- [Directions for this task]: Below are some entries. Copy each line in them that holds "BARO".

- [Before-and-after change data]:
------------------------------

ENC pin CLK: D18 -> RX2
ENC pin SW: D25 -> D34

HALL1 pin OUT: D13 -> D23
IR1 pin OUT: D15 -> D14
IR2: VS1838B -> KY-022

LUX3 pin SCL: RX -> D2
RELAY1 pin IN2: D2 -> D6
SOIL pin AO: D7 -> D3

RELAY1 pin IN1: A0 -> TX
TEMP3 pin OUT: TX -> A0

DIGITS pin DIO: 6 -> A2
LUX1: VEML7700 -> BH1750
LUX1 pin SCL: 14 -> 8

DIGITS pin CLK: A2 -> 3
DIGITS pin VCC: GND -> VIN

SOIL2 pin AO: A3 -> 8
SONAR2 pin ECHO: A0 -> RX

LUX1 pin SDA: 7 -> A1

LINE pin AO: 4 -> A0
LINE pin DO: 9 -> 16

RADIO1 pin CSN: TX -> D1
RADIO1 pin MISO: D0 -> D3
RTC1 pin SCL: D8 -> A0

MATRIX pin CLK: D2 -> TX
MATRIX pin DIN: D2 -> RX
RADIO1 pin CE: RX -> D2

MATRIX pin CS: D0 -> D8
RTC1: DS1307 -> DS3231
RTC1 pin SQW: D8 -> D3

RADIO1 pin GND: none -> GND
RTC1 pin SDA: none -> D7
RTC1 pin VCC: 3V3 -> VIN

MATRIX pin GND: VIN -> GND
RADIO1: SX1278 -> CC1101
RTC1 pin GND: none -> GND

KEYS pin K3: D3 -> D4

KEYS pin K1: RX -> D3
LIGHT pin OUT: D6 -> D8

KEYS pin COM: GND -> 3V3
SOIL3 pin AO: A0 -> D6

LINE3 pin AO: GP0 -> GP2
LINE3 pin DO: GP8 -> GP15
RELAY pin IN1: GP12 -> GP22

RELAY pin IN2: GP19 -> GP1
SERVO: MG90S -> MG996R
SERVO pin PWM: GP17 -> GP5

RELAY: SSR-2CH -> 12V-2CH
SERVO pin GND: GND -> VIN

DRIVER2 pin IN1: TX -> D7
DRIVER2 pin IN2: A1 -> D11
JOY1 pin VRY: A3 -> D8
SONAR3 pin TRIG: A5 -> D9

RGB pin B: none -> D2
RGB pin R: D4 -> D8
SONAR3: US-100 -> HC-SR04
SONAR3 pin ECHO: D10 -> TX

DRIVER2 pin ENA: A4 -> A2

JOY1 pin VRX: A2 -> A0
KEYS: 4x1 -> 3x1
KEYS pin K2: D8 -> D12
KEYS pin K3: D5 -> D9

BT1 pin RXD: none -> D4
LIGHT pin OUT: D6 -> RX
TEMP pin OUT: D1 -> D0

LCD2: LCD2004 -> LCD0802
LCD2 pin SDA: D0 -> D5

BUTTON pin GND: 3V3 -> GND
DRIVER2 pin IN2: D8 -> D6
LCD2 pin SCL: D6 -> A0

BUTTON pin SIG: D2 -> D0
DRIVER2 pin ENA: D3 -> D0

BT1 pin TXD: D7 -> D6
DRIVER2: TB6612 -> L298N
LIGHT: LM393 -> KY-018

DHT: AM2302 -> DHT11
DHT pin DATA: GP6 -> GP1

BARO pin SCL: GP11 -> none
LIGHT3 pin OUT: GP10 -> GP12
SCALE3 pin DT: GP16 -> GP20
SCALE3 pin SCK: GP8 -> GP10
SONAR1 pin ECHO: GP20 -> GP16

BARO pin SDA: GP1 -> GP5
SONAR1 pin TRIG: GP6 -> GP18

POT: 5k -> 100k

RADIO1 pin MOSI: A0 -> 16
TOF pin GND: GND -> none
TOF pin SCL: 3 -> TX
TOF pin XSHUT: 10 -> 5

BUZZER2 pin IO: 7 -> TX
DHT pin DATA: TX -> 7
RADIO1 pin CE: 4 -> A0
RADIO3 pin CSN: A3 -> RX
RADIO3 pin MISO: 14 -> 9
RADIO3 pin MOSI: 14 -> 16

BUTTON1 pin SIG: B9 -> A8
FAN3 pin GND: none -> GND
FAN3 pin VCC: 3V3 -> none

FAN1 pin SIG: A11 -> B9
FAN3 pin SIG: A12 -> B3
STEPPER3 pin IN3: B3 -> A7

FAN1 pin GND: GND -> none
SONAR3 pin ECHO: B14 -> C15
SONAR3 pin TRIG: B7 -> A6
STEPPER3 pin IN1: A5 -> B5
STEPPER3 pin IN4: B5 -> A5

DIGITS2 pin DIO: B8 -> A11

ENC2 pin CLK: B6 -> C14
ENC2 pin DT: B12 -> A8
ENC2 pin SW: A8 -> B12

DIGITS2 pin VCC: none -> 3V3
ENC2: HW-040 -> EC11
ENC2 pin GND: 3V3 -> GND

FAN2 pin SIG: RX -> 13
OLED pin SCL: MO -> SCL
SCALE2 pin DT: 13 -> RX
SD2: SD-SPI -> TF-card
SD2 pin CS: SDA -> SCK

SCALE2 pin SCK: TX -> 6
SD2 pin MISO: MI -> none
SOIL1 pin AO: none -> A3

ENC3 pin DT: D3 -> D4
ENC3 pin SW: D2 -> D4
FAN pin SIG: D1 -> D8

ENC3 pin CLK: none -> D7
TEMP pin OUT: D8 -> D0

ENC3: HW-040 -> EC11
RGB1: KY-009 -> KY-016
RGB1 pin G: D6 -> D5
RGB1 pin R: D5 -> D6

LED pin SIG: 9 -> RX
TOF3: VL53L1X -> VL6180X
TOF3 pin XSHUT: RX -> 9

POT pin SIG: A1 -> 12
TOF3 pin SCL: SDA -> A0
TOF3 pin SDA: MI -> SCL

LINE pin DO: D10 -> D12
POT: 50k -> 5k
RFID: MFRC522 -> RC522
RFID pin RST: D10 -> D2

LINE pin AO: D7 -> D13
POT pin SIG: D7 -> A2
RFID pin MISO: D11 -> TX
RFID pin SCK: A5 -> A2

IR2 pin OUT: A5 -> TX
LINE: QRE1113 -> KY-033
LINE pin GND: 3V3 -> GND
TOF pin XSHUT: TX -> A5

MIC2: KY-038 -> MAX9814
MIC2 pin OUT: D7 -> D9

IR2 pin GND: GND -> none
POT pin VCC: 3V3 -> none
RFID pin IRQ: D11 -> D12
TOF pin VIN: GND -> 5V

------------------------------

- [Exercise response]:
BARO pin SCL: GP11 -> none
BARO pin SDA: GP1 -> GP5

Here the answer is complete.